::: Dataset records

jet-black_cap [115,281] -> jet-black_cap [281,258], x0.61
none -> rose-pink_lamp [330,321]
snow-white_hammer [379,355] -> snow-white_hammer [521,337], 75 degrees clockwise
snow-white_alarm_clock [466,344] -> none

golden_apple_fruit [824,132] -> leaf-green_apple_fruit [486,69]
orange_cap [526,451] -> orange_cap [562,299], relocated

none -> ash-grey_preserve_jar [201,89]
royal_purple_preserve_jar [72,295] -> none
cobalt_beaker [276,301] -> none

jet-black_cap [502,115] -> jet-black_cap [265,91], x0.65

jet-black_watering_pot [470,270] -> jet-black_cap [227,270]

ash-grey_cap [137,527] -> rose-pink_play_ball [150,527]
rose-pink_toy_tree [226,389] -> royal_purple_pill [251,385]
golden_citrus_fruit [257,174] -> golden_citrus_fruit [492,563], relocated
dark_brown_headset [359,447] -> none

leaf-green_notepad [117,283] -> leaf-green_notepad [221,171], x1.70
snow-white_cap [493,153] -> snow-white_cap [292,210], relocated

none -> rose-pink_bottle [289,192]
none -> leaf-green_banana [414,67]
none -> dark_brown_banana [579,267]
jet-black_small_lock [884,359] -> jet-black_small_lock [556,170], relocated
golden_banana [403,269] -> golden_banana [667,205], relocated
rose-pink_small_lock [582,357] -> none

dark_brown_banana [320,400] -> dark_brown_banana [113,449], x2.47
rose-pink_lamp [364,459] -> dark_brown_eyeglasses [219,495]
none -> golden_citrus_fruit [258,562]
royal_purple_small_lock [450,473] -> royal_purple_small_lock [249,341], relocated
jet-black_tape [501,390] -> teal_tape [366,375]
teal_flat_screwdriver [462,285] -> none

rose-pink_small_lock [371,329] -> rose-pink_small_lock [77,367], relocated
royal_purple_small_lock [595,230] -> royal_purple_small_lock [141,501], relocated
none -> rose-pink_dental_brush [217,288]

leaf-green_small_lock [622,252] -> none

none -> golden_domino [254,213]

::::::

## [Assignment]
Set down, word for word, each line from the top of the records above through the line with "snow-white_hammer [379,355] ->".

## [Response area]
jet-black_cap [115,281] -> jet-black_cap [281,258], x0.61
none -> rose-pink_lamp [330,321]
snow-white_hammer [379,355] -> snow-white_hammer [521,337], 75 degrees clockwise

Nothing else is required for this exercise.